### [Problem to work on]
What lines in the entries hold the string "none"? List them.

### [Information]
━━━

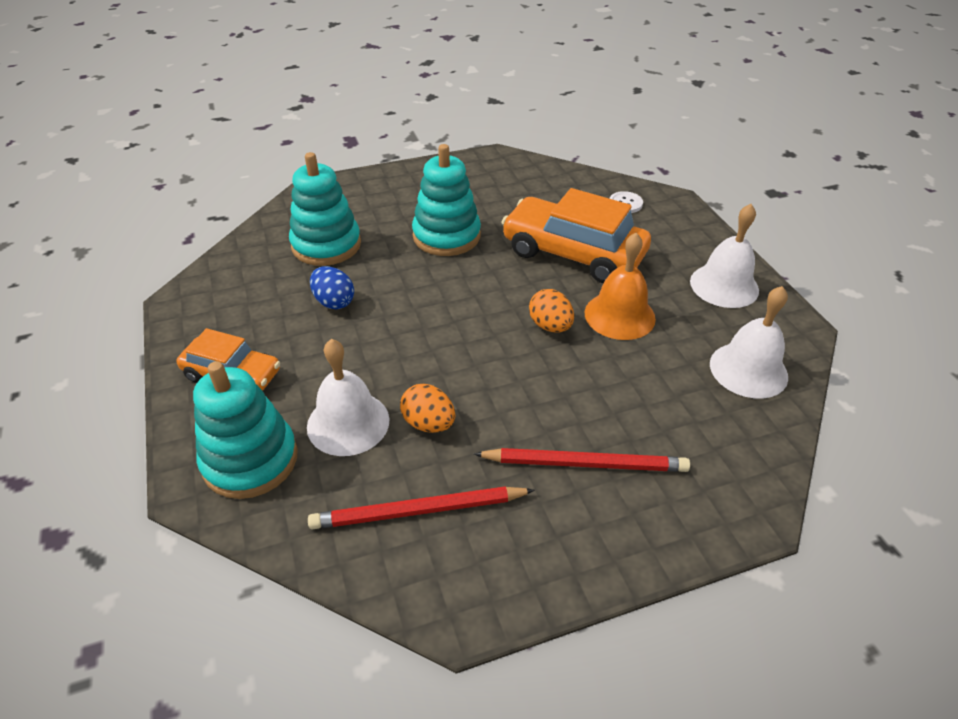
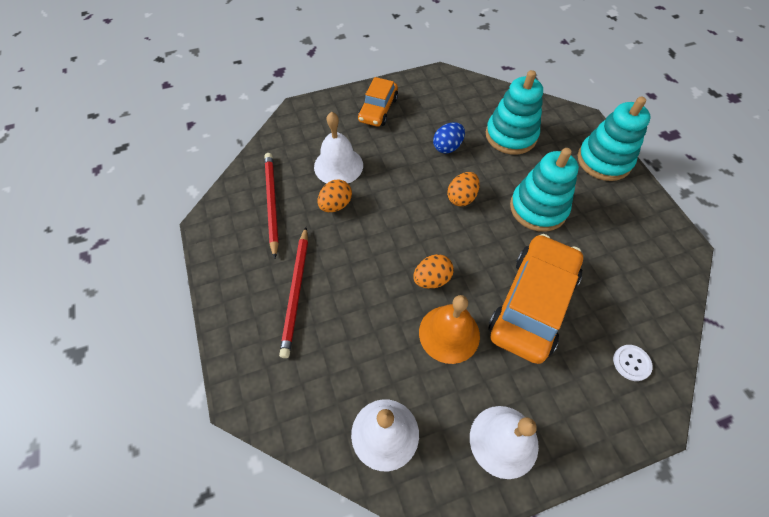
camera: 90 degrees right, 15 degrees up
(250, 460) = (314, 128): turquoise stacking toy -> turquoise stacking toy (604, 160)
(425, 294) = (461, 197): none -> orange egg

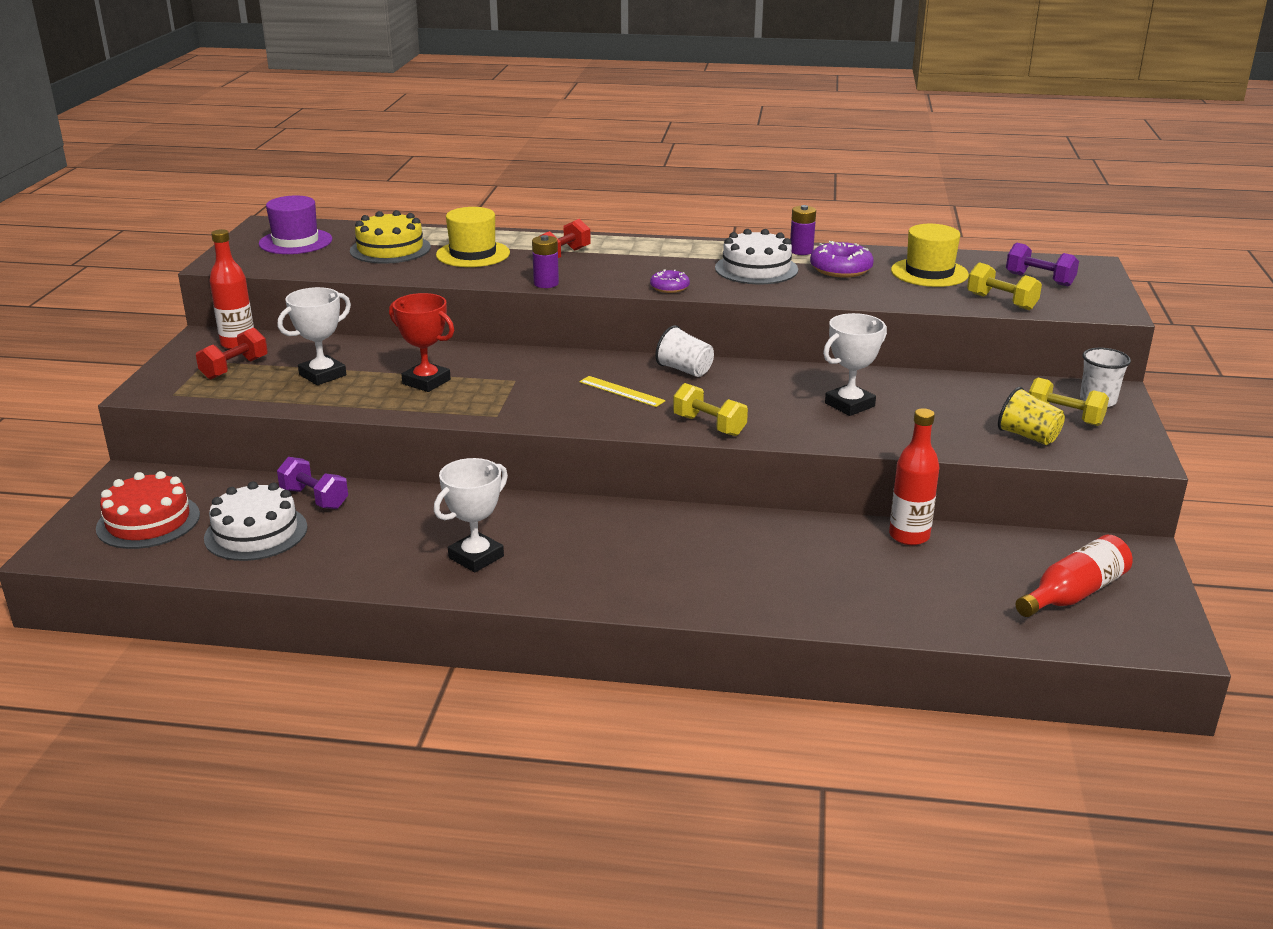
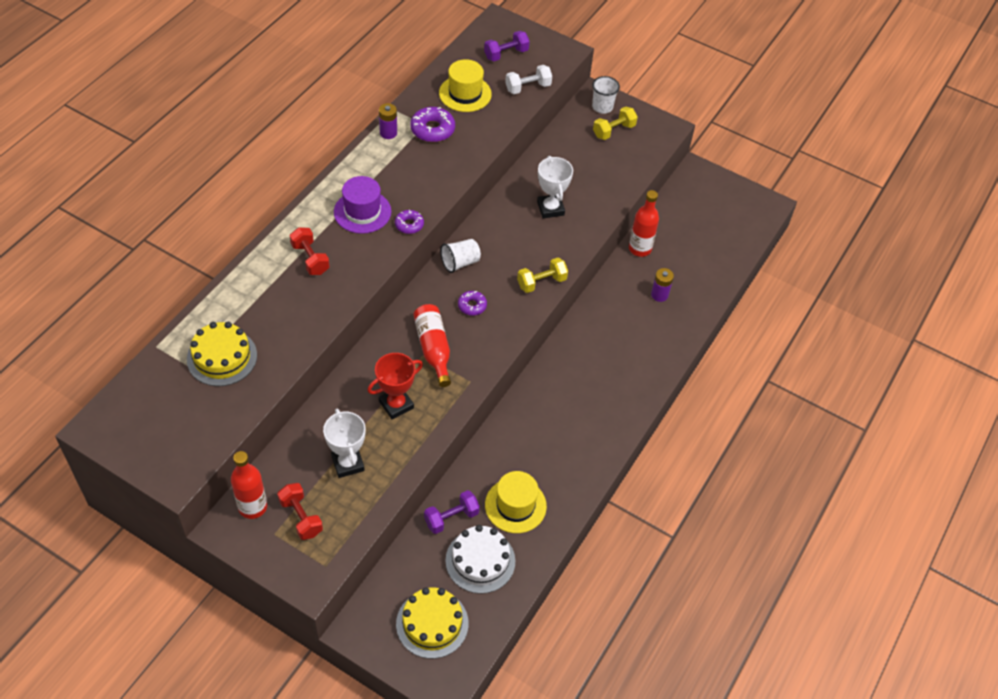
camera: 70 degrees left, 25 degrees up
(148, 521) = (432, 623): red cake -> yellow cake
(295, 242) = (158, 416): purple hat -> purple hat (362, 212)
(473, 254) = (270, 309): yellow hat -> yellow hat (515, 505)
(476, 557) = (567, 450): white trophy -> none
(546, 283) = (359, 286): purple battery -> purple battery (659, 295)
(621, 391) = (472, 306): yellow ruler -> purple donut
(756, 269) = (405, 169): white cake -> none
(1001, 302) = (528, 87): yellow dumbbell -> white dumbbell
(1028, 436) = (626, 156): yellow cup -> none
(1074, 593) = (718, 215): red bottle -> red bottle (433, 349)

━━━

### [Exercise solution]
(425, 294) = (461, 197): none -> orange egg
(476, 557) = (567, 450): white trophy -> none
(756, 269) = (405, 169): white cake -> none
(1028, 436) = (626, 156): yellow cup -> none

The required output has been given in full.